Instructions to follow: Your copy should hold only the lines from the one with "(761, 307) = (470, 233): grey tape -> none" to the one with "(611, 465) = (459, 670): red tape -> none", both included, each exactly as it stands below, with no pictures.

Object transformation records:
[Start of Attachment]
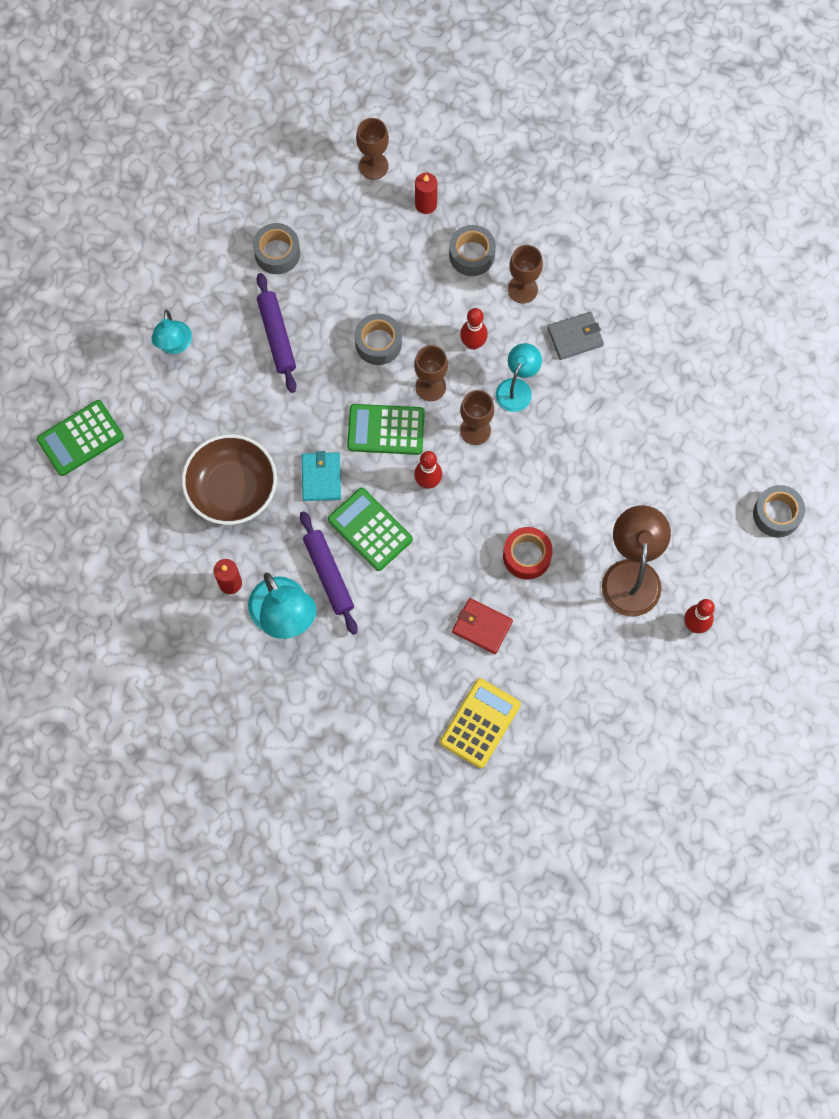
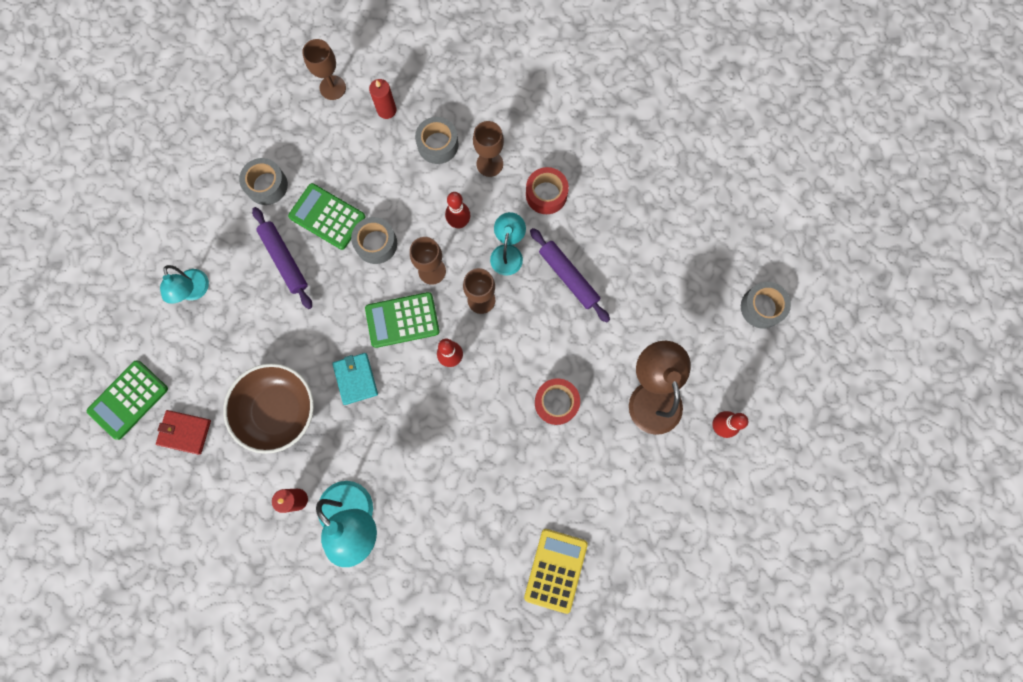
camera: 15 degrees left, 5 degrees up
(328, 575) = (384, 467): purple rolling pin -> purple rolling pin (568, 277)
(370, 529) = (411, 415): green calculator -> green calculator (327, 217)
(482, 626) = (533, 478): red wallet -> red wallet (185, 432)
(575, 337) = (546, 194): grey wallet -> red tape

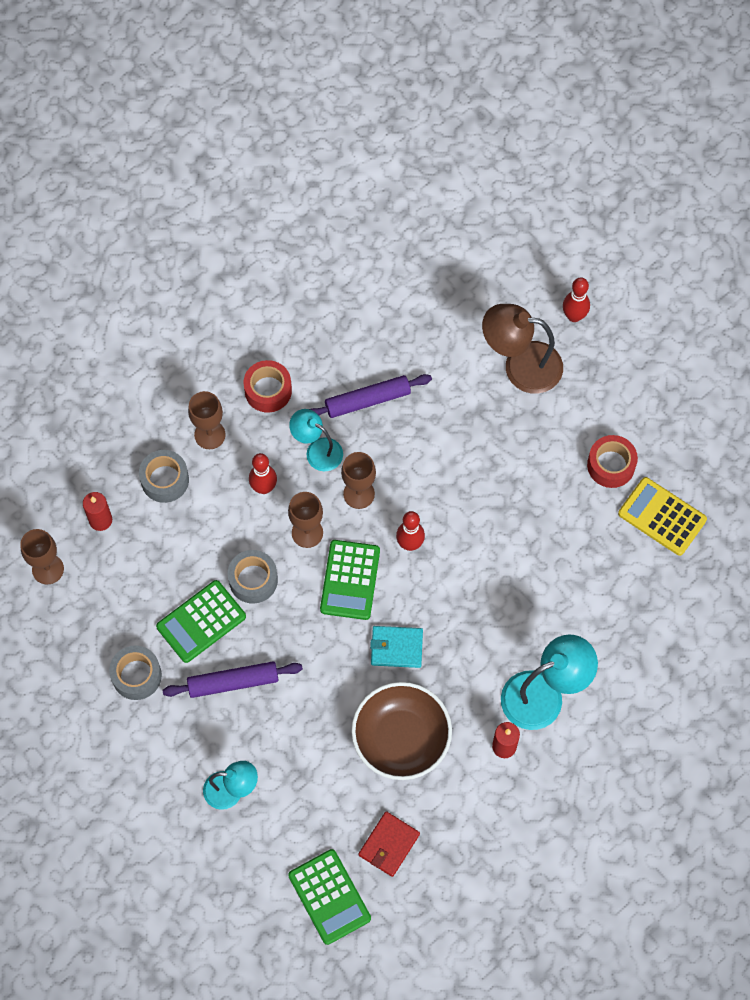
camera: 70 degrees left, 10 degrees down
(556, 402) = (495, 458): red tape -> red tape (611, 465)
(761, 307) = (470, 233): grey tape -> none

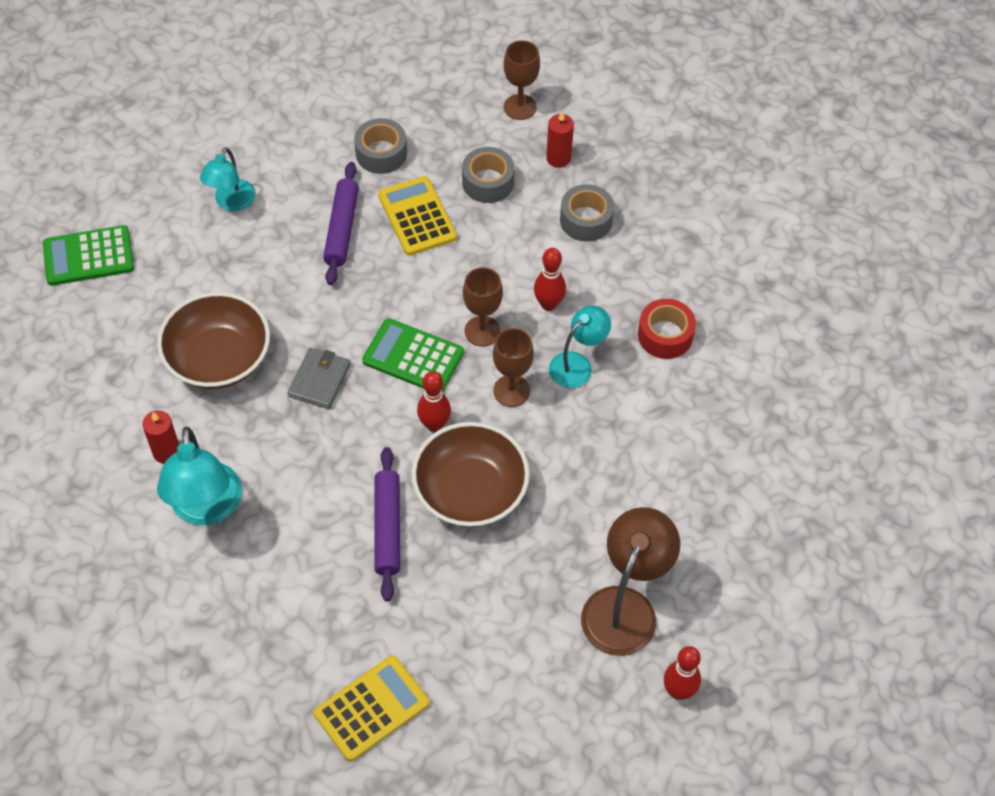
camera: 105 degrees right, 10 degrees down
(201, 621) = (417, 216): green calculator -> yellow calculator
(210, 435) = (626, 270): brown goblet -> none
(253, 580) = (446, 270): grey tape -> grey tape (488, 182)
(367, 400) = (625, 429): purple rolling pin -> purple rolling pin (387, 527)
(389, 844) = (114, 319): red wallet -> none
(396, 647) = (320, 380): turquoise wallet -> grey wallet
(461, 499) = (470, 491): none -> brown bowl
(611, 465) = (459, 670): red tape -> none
[End of Attachment]
[Start of Attachment]
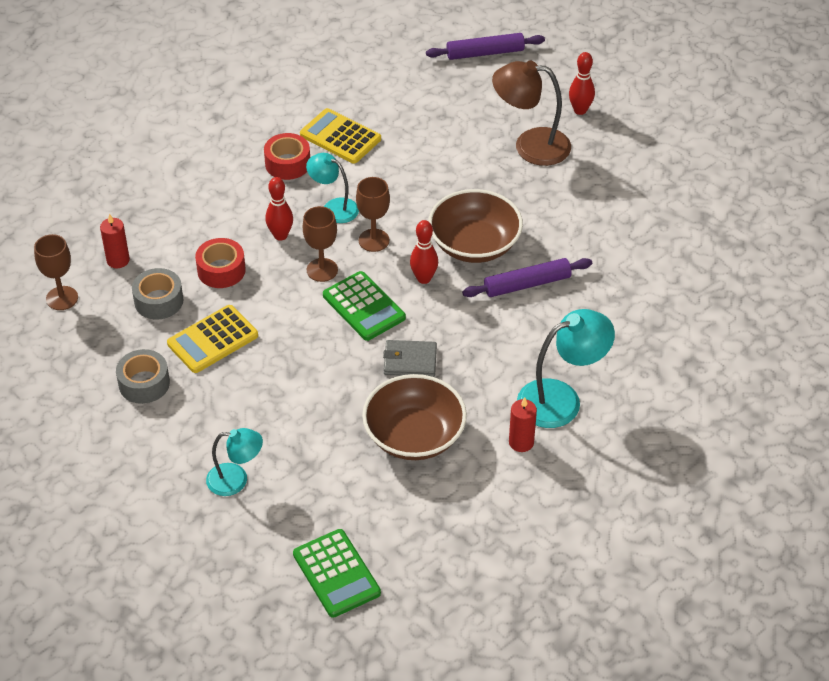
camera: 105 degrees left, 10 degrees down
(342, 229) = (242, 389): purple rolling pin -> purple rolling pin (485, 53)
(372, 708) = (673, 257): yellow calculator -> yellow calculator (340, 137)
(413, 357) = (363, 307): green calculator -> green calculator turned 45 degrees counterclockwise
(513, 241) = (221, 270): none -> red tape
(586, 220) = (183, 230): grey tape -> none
[End of Attachment]
Solution:
(761, 307) = (470, 233): grey tape -> none

camera: 105 degrees right, 10 degrees down
(201, 621) = (417, 216): green calculator -> yellow calculator
(210, 435) = (626, 270): brown goblet -> none
(253, 580) = (446, 270): grey tape -> grey tape (488, 182)
(367, 400) = (625, 429): purple rolling pin -> purple rolling pin (387, 527)
(389, 844) = (114, 319): red wallet -> none
(396, 647) = (320, 380): turquoise wallet -> grey wallet
(461, 499) = (470, 491): none -> brown bowl
(611, 465) = (459, 670): red tape -> none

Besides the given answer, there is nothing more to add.